## What this task involves
Given the material below, return only the lines starting at the line with "brown cactus: 6 -> 5" and ending at the line with "turquoise padlock: 5 -> 8", exactly as they appear.

## Material to process

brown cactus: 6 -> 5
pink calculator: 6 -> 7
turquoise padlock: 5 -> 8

---

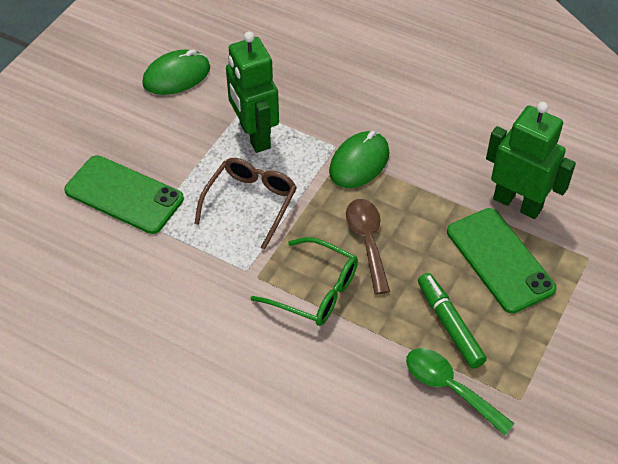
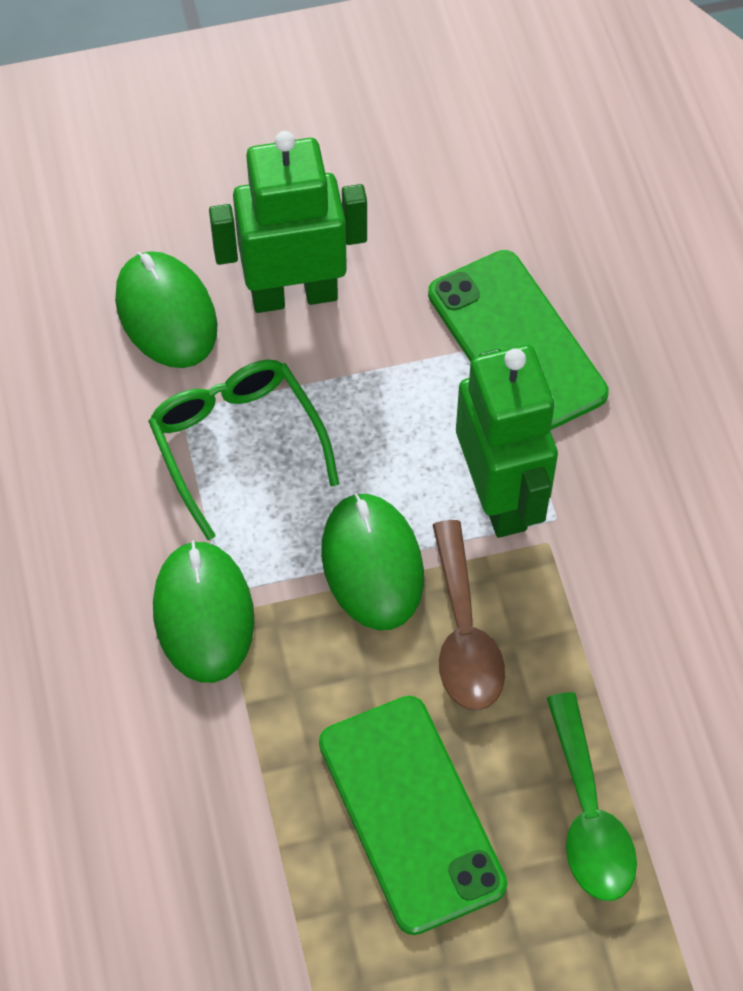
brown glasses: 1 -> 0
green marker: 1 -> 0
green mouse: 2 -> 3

* * *

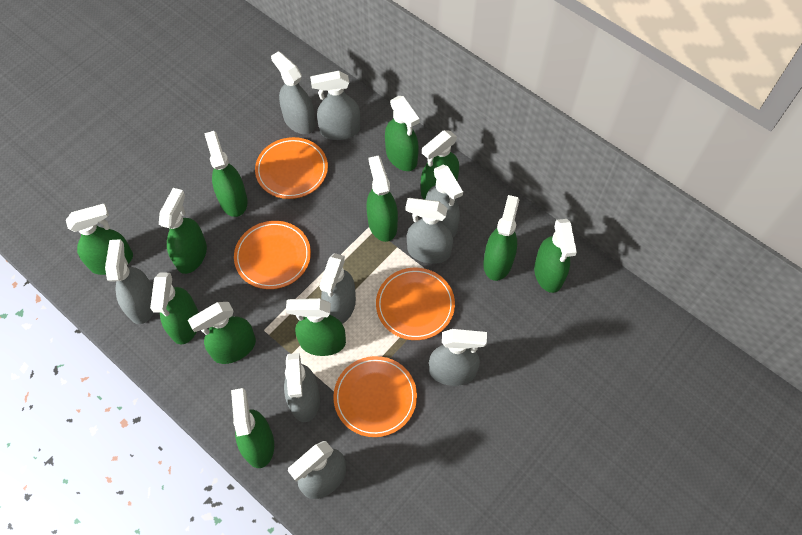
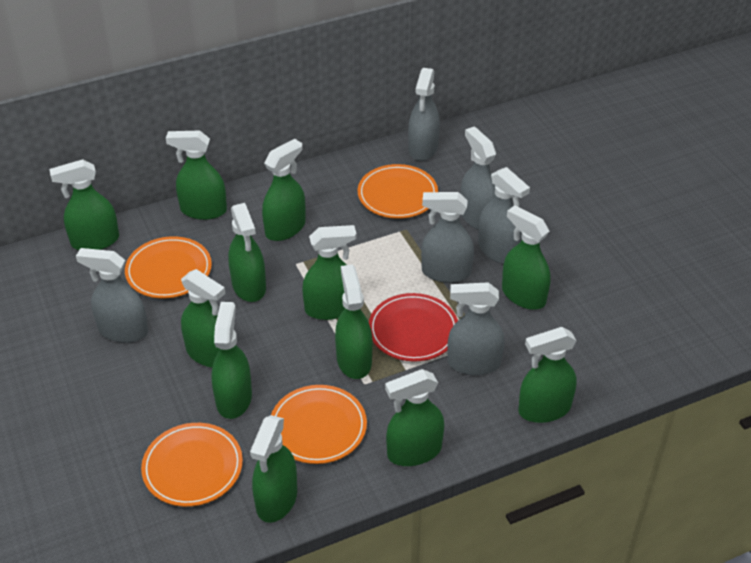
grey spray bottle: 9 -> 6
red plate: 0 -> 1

## Expected answer
brown cactus: 6 -> 5
pink calculator: 6 -> 7
turquoise padlock: 5 -> 8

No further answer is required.